Which lines of the entries hold the string "brick"? Copy each one.

*** Block opens ***

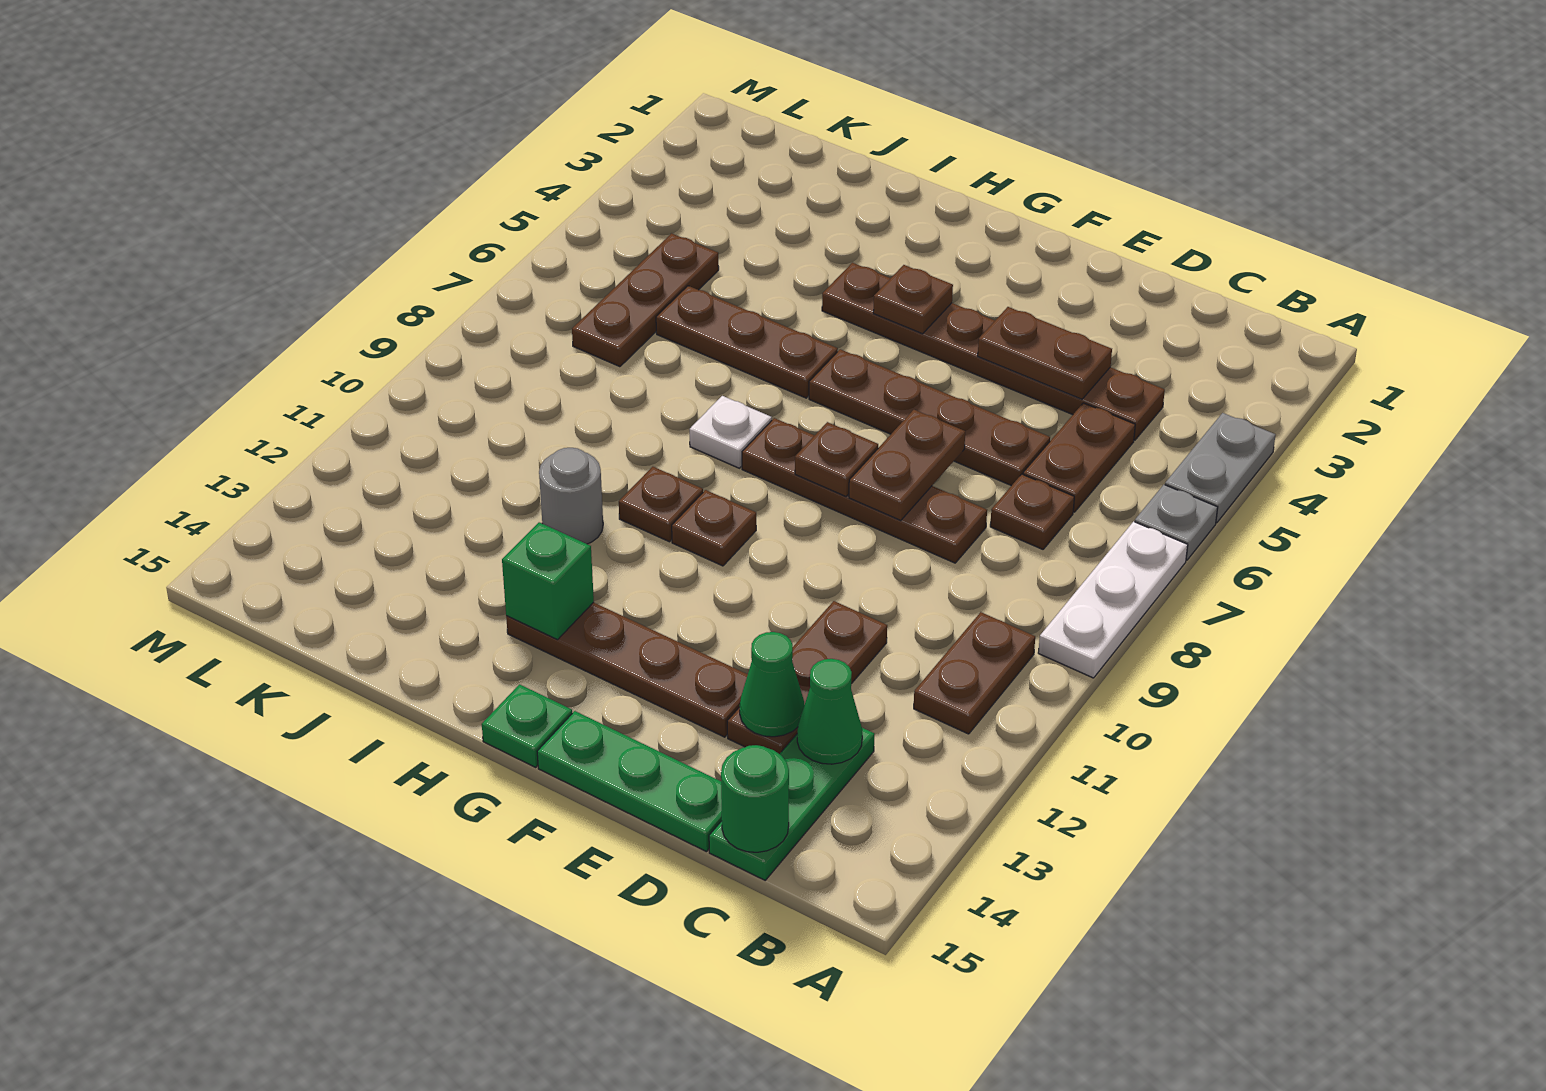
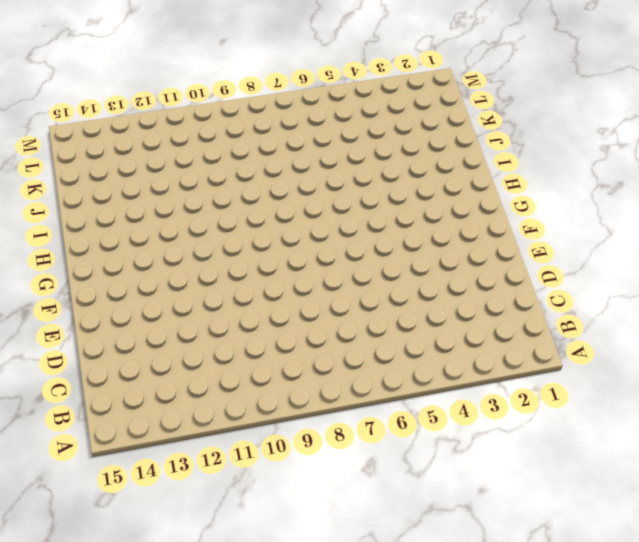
none -> grey 1x2 plate [1165,413,1275,523]
none -> grey 1x1 plate [1135,485,1218,560]
none -> white 1x3 plate [1038,522,1188,678]

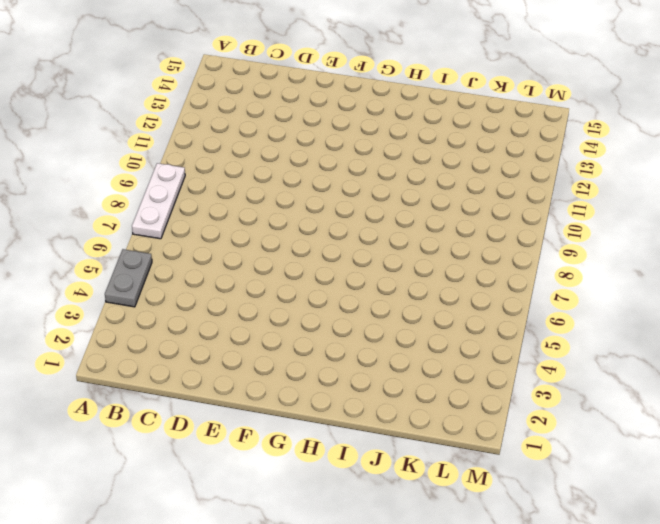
none -> grey 1x1 plate [1135,485,1218,560]
none -> brown 1x2 plate [914,612,1035,734]
none -> brown 1x6 plate [822,263,1165,440]

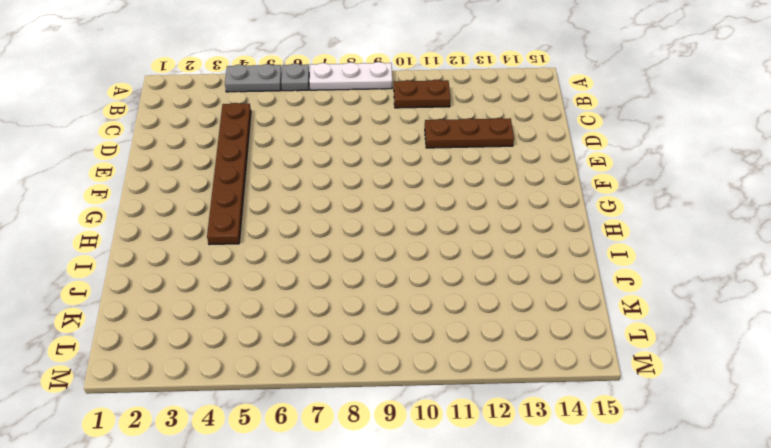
none -> brown 1x2 plate [1023,403,1135,512]
none -> brown 1x1 plate [990,474,1074,549]
none -> green 1x3 plate [709,728,874,880]

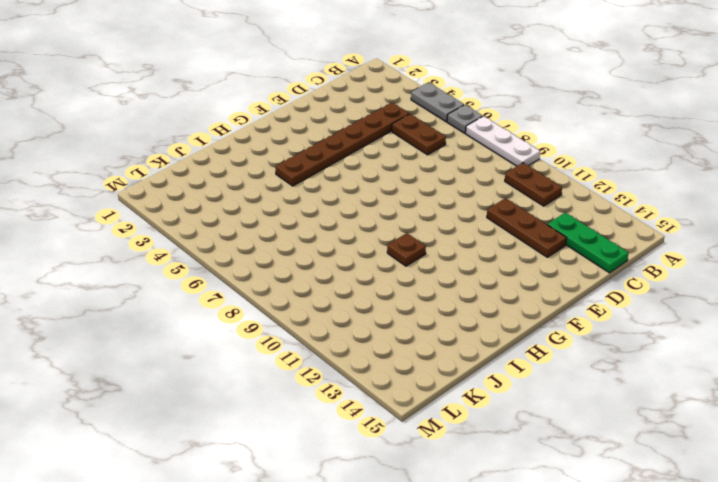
none -> brown 1x1 plate [990,474,1074,549]
none -> brown 1x4 plate [809,349,1050,486]
none -> brown 1x4 plate [742,418,987,563]

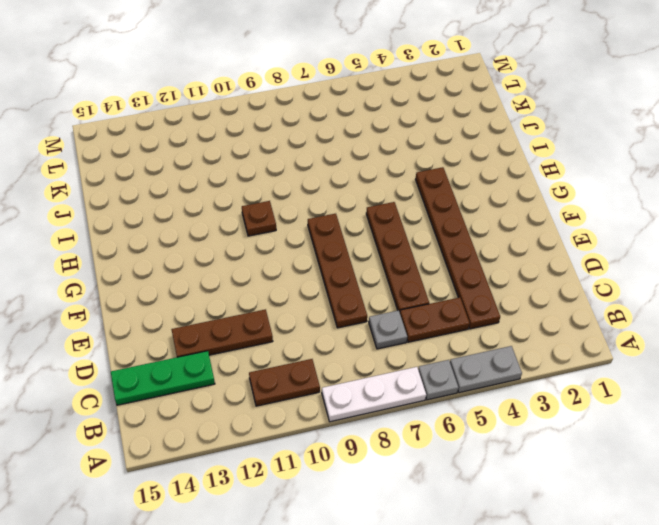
grey 1x1 plate [369,310,407,349] -> brown 1x1 plate [990,474,1074,549]
none -> green 1x3 plate [537,711,722,852]
none -> brown 1x4 plate [506,602,748,737]
none -> brown 1x1 plate [672,490,756,566]

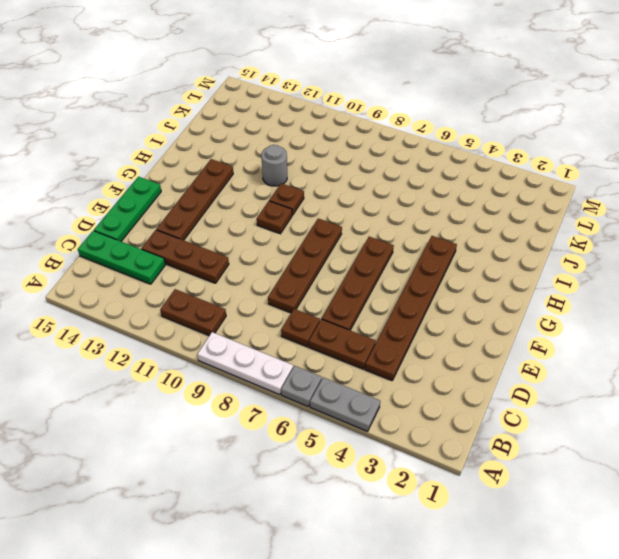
none -> green 1x1 plate [482,684,572,767]
none -> brown 1x3 plate [656,286,838,398]
none -> white 1x1 plate [689,396,772,468]

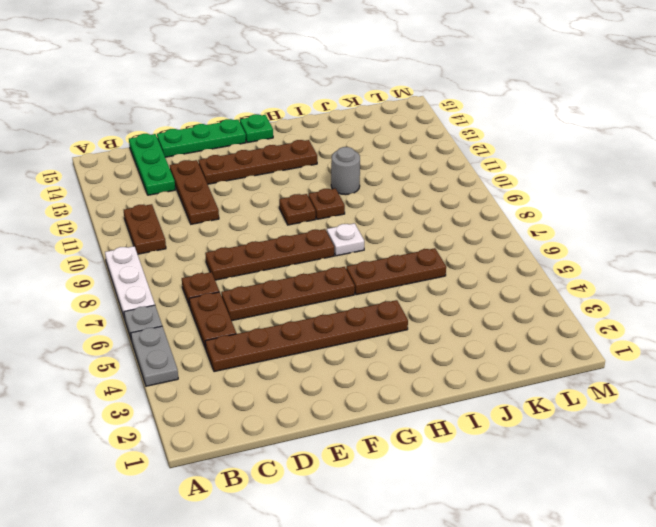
none -> brown 1x3 plate [572,233,719,367]
none -> green 1x1 cone [797,659,862,764]
none -> green 1x1 round brick [721,745,789,852]

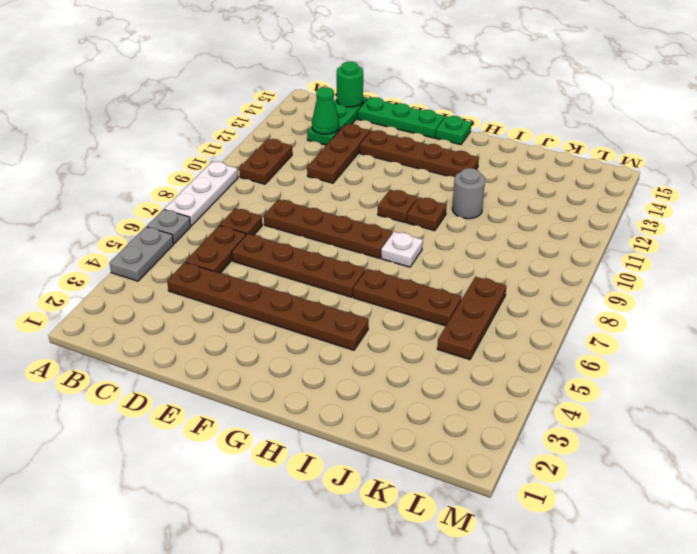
none -> brown 1x2 plate [978,307,1112,399]
none -> green 1x1 cone [740,632,804,737]
none -> brown 1x2 plate [849,410,965,521]

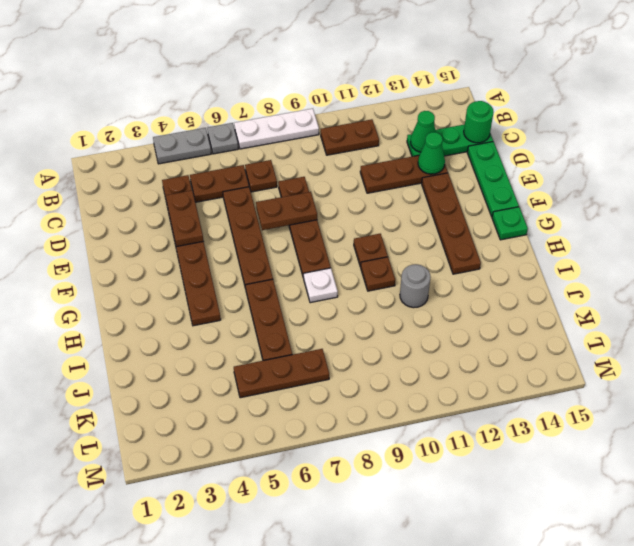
none -> brown 1x1 plate [795,422,878,496]
none -> brown 1x1 plate [873,265,953,334]
none -> green 1x1 brick [502,522,594,640]

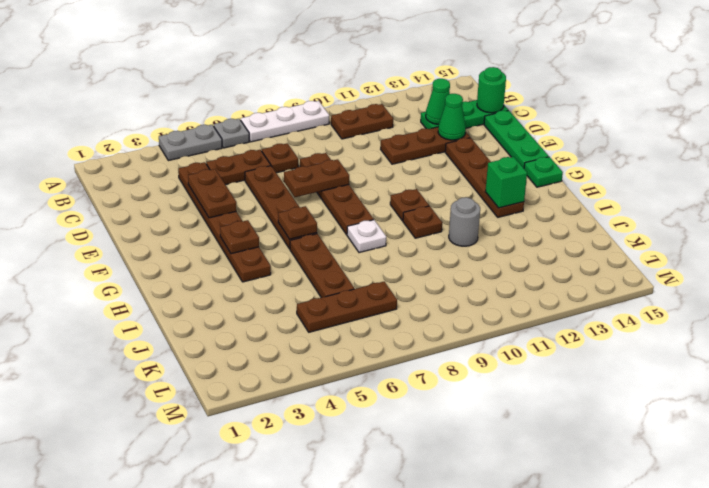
brown 1x1 plate [278,206,317,239] -> brown 1x1 plate moved to [795,422,878,496]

*** Block closes ***

Task output:
none -> green 1x1 round brick [721,745,789,852]
none -> green 1x1 brick [502,522,594,640]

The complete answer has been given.